— Work instruction —
Without the pictures, output the records below word for word.

— Data —
┌────────

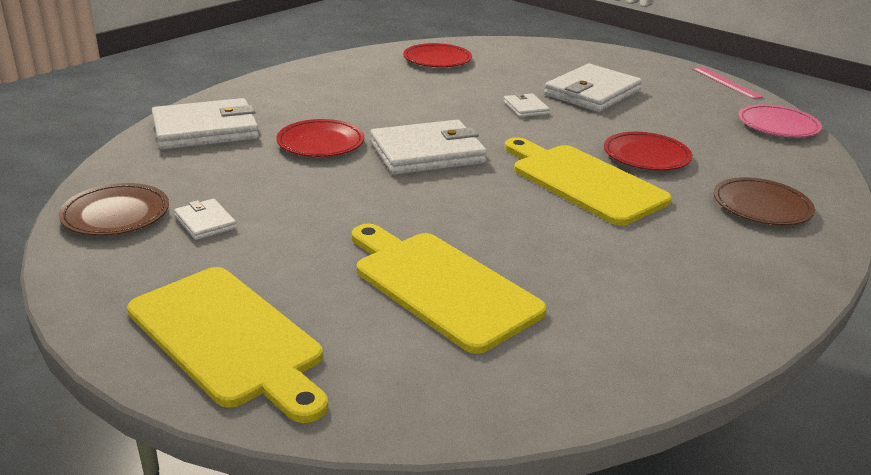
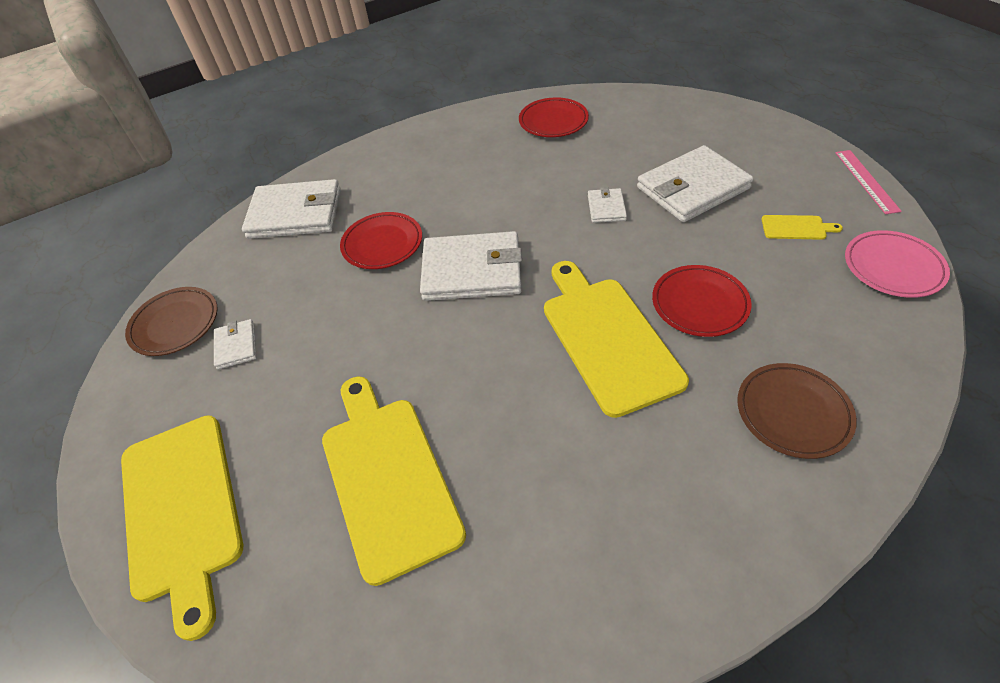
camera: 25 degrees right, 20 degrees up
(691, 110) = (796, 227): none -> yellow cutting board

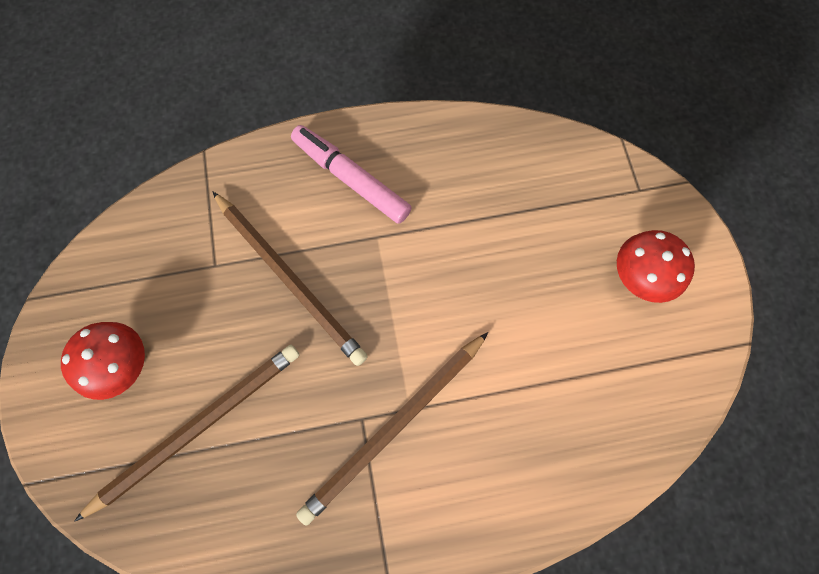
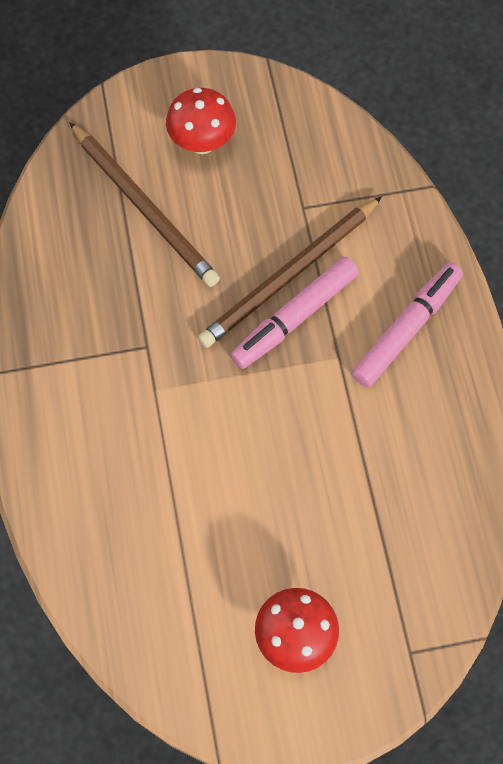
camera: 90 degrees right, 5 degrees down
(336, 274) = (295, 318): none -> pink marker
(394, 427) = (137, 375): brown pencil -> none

└────────

— Task solution —
camera: 25 degrees right, 20 degrees up
(691, 110) = (796, 227): none -> yellow cutting board

camera: 90 degrees right, 5 degrees down
(336, 274) = (295, 318): none -> pink marker
(394, 427) = (137, 375): brown pencil -> none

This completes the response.